Records from a collection

⁂

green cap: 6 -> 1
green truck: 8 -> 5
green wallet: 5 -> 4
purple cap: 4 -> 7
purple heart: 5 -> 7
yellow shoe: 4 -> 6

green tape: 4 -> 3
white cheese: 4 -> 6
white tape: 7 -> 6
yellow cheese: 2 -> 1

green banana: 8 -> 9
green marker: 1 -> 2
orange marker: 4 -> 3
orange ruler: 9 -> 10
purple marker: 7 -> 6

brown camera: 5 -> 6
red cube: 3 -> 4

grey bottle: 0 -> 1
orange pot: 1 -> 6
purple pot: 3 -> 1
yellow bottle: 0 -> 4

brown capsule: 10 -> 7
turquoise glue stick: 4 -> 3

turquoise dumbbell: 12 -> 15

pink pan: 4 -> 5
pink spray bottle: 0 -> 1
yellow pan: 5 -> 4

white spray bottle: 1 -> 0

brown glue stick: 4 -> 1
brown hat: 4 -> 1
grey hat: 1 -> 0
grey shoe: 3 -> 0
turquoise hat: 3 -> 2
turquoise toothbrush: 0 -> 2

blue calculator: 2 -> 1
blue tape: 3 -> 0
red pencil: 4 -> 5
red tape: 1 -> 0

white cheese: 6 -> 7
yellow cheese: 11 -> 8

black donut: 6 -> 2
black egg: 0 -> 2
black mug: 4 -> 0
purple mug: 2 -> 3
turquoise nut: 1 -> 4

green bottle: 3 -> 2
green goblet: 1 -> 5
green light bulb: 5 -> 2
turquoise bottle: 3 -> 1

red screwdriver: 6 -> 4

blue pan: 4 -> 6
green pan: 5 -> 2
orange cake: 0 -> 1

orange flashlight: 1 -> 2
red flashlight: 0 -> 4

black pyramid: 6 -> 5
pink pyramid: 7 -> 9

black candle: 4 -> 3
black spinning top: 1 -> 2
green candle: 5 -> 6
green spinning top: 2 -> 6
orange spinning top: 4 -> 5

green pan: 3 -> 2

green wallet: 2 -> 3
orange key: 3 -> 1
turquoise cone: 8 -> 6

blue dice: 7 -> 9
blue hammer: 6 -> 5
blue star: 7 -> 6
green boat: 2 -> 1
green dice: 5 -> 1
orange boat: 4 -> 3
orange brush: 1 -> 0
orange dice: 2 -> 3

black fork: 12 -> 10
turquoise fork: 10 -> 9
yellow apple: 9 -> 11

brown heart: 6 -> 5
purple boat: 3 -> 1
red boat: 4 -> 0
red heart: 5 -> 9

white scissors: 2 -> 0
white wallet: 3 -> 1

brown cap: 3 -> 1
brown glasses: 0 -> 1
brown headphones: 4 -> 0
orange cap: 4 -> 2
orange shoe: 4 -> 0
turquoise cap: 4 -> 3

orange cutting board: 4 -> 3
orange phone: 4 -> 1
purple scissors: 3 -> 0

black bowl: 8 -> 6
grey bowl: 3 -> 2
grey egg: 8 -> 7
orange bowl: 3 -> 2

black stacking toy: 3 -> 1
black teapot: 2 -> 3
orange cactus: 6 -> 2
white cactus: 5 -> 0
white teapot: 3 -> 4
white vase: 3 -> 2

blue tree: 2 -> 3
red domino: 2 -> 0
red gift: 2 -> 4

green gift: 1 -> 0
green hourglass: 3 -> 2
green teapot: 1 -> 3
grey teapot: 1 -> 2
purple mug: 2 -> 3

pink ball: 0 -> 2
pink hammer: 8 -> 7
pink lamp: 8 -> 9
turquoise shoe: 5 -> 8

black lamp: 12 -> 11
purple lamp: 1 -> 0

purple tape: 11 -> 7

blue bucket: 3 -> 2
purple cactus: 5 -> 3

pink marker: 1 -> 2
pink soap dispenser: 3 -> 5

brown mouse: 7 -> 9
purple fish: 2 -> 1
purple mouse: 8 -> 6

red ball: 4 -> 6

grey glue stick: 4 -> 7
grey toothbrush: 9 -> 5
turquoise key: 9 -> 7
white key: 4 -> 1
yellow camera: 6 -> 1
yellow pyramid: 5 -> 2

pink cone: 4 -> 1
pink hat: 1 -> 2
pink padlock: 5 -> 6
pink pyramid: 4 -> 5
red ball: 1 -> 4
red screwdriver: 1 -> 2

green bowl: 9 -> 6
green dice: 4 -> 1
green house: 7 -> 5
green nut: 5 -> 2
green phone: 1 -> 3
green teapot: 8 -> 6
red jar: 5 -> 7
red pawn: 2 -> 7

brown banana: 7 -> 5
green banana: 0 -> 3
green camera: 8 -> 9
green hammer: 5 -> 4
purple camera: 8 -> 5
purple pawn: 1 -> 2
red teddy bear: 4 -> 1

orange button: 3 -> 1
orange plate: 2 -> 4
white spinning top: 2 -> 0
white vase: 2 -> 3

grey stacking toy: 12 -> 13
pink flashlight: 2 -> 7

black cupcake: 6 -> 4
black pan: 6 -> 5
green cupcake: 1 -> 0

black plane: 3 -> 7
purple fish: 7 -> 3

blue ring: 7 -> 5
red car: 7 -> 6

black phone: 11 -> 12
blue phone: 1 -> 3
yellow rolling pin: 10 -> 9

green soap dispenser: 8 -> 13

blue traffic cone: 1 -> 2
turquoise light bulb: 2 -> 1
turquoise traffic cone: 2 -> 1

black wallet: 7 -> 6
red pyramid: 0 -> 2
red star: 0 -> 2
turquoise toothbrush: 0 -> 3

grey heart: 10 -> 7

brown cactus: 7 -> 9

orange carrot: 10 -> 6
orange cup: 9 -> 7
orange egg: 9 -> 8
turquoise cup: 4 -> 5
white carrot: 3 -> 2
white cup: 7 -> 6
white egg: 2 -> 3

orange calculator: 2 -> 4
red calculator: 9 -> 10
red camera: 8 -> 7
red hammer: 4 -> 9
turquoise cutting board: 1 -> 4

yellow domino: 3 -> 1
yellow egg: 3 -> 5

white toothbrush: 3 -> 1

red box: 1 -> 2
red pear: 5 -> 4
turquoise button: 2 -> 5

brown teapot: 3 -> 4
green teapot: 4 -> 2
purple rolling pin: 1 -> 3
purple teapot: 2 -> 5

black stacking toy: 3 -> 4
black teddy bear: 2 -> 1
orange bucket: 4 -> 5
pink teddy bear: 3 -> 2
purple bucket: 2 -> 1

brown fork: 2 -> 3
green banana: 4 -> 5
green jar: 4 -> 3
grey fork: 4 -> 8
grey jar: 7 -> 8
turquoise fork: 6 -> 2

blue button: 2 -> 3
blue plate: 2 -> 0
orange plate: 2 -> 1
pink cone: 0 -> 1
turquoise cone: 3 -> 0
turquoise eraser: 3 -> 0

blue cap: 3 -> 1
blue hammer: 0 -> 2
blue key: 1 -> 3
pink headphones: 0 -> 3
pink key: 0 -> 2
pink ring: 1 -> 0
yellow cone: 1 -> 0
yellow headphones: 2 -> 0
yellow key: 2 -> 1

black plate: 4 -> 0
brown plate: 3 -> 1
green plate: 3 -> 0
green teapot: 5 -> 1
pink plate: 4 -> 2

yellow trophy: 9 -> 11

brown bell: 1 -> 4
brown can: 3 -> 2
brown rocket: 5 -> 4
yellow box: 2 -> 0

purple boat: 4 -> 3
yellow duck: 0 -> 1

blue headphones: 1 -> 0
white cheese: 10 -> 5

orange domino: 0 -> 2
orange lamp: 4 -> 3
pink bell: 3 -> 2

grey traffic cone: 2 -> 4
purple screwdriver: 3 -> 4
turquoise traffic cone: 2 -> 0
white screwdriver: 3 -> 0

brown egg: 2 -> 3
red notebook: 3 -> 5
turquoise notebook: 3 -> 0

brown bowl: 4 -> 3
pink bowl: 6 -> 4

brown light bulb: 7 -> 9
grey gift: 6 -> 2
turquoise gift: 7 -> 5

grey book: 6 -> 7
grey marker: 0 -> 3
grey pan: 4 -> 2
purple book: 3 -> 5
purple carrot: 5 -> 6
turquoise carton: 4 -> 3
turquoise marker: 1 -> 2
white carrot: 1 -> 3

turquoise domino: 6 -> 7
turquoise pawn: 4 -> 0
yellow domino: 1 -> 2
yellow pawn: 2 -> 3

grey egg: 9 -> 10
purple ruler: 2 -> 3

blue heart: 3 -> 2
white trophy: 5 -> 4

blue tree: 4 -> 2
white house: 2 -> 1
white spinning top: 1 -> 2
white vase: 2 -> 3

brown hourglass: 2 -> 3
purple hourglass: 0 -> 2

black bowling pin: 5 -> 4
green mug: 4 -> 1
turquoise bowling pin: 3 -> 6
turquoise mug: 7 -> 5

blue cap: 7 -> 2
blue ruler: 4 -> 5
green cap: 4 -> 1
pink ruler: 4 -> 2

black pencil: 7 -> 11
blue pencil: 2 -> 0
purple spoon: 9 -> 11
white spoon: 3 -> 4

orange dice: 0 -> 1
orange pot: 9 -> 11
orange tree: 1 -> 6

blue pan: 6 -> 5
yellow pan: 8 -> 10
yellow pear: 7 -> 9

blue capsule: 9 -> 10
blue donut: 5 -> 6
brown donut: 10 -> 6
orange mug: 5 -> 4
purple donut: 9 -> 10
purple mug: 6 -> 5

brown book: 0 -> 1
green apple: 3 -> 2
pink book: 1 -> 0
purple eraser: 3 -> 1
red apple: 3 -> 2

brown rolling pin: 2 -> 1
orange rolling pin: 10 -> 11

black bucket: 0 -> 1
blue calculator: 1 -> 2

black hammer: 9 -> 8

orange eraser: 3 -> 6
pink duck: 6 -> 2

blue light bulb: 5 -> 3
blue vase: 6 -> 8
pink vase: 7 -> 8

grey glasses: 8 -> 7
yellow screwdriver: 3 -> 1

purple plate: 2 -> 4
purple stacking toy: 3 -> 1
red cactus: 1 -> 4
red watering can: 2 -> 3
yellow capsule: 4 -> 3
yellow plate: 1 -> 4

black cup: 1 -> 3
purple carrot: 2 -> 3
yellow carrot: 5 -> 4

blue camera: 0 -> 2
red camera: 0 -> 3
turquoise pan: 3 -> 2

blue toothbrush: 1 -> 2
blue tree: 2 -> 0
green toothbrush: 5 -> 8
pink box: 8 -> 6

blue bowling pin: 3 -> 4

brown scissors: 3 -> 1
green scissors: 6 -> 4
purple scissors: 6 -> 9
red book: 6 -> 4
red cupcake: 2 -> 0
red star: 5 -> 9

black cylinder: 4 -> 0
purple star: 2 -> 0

⁂

## What to do
Reproduce only the lines above spanning from the line containing "turquoise marker: 1 -> 2" through the line containing "red cactus: 1 -> 4", word for word.

## Exercise solution
turquoise marker: 1 -> 2
white carrot: 1 -> 3

turquoise domino: 6 -> 7
turquoise pawn: 4 -> 0
yellow domino: 1 -> 2
yellow pawn: 2 -> 3

grey egg: 9 -> 10
purple ruler: 2 -> 3

blue heart: 3 -> 2
white trophy: 5 -> 4

blue tree: 4 -> 2
white house: 2 -> 1
white spinning top: 1 -> 2
white vase: 2 -> 3

brown hourglass: 2 -> 3
purple hourglass: 0 -> 2

black bowling pin: 5 -> 4
green mug: 4 -> 1
turquoise bowling pin: 3 -> 6
turquoise mug: 7 -> 5

blue cap: 7 -> 2
blue ruler: 4 -> 5
green cap: 4 -> 1
pink ruler: 4 -> 2

black pencil: 7 -> 11
blue pencil: 2 -> 0
purple spoon: 9 -> 11
white spoon: 3 -> 4

orange dice: 0 -> 1
orange pot: 9 -> 11
orange tree: 1 -> 6

blue pan: 6 -> 5
yellow pan: 8 -> 10
yellow pear: 7 -> 9

blue capsule: 9 -> 10
blue donut: 5 -> 6
brown donut: 10 -> 6
orange mug: 5 -> 4
purple donut: 9 -> 10
purple mug: 6 -> 5

brown book: 0 -> 1
green apple: 3 -> 2
pink book: 1 -> 0
purple eraser: 3 -> 1
red apple: 3 -> 2

brown rolling pin: 2 -> 1
orange rolling pin: 10 -> 11

black bucket: 0 -> 1
blue calculator: 1 -> 2

black hammer: 9 -> 8

orange eraser: 3 -> 6
pink duck: 6 -> 2

blue light bulb: 5 -> 3
blue vase: 6 -> 8
pink vase: 7 -> 8

grey glasses: 8 -> 7
yellow screwdriver: 3 -> 1

purple plate: 2 -> 4
purple stacking toy: 3 -> 1
red cactus: 1 -> 4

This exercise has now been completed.